WHAT YOU HAVE TO DO: Return exactly those lines of the material below that fall between the line holding "yellow star [320,230,429,322]" and the line holding "pink calculator [242,164,306,223]", inclusive.

• • •

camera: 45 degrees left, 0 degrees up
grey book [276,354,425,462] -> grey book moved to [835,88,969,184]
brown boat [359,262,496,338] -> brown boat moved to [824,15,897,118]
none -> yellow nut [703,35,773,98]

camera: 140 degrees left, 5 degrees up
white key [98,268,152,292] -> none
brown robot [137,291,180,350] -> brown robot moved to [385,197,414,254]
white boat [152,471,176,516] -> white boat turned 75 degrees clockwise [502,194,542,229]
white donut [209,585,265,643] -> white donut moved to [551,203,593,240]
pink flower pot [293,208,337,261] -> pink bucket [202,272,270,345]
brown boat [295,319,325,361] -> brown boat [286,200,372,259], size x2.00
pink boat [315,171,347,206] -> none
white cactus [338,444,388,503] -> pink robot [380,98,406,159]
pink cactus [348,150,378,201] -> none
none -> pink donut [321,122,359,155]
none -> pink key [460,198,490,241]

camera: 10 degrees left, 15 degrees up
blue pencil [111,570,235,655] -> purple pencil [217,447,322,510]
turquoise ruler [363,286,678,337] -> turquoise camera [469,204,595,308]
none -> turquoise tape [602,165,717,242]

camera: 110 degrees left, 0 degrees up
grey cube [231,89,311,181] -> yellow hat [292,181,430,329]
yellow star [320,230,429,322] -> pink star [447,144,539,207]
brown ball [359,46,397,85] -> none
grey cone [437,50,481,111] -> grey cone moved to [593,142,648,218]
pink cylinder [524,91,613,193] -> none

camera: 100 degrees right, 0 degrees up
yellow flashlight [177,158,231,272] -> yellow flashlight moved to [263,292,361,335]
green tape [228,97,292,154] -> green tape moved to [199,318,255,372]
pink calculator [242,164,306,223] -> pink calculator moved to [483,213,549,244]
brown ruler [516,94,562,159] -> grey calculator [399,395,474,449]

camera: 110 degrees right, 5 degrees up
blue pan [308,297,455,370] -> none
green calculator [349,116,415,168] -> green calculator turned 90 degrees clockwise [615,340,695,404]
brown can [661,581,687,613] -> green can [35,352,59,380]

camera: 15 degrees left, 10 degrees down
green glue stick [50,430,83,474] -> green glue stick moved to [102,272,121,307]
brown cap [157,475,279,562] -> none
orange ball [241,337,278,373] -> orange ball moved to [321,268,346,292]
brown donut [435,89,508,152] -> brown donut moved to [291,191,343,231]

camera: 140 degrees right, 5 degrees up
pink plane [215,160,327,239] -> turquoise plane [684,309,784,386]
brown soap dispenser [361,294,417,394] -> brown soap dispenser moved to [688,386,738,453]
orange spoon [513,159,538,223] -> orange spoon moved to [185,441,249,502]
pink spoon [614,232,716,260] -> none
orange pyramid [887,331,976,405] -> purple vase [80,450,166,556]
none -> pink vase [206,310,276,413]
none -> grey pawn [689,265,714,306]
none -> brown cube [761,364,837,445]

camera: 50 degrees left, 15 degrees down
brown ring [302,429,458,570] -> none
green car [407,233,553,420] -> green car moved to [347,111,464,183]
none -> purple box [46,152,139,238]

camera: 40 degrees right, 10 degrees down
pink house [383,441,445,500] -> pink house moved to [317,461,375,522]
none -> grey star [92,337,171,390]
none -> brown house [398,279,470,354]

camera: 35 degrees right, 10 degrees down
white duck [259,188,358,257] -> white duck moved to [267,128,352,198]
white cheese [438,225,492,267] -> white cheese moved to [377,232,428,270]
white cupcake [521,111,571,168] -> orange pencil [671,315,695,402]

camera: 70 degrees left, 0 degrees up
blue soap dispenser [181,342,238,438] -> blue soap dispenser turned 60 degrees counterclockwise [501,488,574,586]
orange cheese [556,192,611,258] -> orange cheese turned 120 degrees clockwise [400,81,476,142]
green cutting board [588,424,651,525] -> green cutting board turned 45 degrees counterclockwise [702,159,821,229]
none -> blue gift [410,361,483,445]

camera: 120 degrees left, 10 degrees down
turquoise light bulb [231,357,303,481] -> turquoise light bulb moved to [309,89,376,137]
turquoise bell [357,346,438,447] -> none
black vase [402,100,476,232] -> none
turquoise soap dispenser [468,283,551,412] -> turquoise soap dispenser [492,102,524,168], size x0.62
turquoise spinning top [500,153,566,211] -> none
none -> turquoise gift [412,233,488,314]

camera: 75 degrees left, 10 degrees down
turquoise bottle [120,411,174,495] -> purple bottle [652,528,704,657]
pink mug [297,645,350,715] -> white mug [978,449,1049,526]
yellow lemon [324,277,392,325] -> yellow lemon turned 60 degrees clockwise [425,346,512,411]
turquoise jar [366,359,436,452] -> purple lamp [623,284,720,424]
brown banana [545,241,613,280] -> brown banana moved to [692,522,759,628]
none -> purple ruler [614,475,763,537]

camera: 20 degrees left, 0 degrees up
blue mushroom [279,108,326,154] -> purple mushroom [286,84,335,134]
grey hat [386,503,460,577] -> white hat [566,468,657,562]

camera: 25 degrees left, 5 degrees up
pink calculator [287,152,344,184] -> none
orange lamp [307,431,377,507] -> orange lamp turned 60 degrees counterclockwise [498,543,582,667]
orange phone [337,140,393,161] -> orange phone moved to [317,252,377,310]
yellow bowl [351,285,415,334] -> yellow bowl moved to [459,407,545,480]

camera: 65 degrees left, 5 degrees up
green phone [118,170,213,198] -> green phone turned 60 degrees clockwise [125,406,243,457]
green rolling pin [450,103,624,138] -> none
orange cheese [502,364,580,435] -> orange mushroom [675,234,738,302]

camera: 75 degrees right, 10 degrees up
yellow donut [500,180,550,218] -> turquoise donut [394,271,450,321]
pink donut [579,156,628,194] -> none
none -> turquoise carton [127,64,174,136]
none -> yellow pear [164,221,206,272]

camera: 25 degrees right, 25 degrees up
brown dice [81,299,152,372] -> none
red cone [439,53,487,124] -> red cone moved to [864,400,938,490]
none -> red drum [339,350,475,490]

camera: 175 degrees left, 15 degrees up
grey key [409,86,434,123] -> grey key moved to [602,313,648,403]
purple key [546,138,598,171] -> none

• • •

REPLY TO THE TASK:
yellow star [320,230,429,322] -> pink star [447,144,539,207]
brown ball [359,46,397,85] -> none
grey cone [437,50,481,111] -> grey cone moved to [593,142,648,218]
pink cylinder [524,91,613,193] -> none

camera: 100 degrees right, 0 degrees up
yellow flashlight [177,158,231,272] -> yellow flashlight moved to [263,292,361,335]
green tape [228,97,292,154] -> green tape moved to [199,318,255,372]
pink calculator [242,164,306,223] -> pink calculator moved to [483,213,549,244]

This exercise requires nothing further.